**Supplied entries:**
• • •

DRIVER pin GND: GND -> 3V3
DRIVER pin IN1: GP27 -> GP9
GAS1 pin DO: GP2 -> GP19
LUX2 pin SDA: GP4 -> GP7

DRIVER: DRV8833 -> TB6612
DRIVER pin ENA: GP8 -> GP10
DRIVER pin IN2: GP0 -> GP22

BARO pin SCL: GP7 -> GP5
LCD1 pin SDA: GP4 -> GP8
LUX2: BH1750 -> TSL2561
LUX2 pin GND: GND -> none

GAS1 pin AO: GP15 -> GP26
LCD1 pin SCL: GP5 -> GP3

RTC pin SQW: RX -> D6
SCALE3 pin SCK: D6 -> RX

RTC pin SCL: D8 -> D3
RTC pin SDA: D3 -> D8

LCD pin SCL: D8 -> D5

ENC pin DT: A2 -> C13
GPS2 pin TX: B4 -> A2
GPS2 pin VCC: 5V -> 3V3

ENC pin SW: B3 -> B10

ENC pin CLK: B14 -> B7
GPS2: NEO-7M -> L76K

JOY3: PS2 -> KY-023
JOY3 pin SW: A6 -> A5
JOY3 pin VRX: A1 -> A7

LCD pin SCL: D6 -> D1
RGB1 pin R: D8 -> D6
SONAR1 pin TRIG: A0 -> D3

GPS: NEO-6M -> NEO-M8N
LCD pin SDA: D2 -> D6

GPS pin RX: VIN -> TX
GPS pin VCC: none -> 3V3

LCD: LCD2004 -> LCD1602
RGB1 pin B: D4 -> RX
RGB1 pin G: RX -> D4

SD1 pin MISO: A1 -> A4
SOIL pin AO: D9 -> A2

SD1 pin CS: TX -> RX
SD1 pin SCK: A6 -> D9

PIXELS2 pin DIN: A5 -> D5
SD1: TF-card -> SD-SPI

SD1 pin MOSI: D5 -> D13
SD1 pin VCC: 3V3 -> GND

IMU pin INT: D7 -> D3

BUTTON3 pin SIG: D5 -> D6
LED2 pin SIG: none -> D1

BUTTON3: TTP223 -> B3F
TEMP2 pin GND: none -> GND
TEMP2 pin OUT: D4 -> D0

• • •

**What you need to do:** Every record needs to be reproduced exactly, with none skipped.

**Result of this task:**
DRIVER pin GND: GND -> 3V3
DRIVER pin IN1: GP27 -> GP9
GAS1 pin DO: GP2 -> GP19
LUX2 pin SDA: GP4 -> GP7

DRIVER: DRV8833 -> TB6612
DRIVER pin ENA: GP8 -> GP10
DRIVER pin IN2: GP0 -> GP22

BARO pin SCL: GP7 -> GP5
LCD1 pin SDA: GP4 -> GP8
LUX2: BH1750 -> TSL2561
LUX2 pin GND: GND -> none

GAS1 pin AO: GP15 -> GP26
LCD1 pin SCL: GP5 -> GP3

RTC pin SQW: RX -> D6
SCALE3 pin SCK: D6 -> RX

RTC pin SCL: D8 -> D3
RTC pin SDA: D3 -> D8

LCD pin SCL: D8 -> D5

ENC pin DT: A2 -> C13
GPS2 pin TX: B4 -> A2
GPS2 pin VCC: 5V -> 3V3

ENC pin SW: B3 -> B10

ENC pin CLK: B14 -> B7
GPS2: NEO-7M -> L76K

JOY3: PS2 -> KY-023
JOY3 pin SW: A6 -> A5
JOY3 pin VRX: A1 -> A7

LCD pin SCL: D6 -> D1
RGB1 pin R: D8 -> D6
SONAR1 pin TRIG: A0 -> D3

GPS: NEO-6M -> NEO-M8N
LCD pin SDA: D2 -> D6

GPS pin RX: VIN -> TX
GPS pin VCC: none -> 3V3

LCD: LCD2004 -> LCD1602
RGB1 pin B: D4 -> RX
RGB1 pin G: RX -> D4

SD1 pin MISO: A1 -> A4
SOIL pin AO: D9 -> A2

SD1 pin CS: TX -> RX
SD1 pin SCK: A6 -> D9

PIXELS2 pin DIN: A5 -> D5
SD1: TF-card -> SD-SPI

SD1 pin MOSI: D5 -> D13
SD1 pin VCC: 3V3 -> GND

IMU pin INT: D7 -> D3

BUTTON3 pin SIG: D5 -> D6
LED2 pin SIG: none -> D1

BUTTON3: TTP223 -> B3F
TEMP2 pin GND: none -> GND
TEMP2 pin OUT: D4 -> D0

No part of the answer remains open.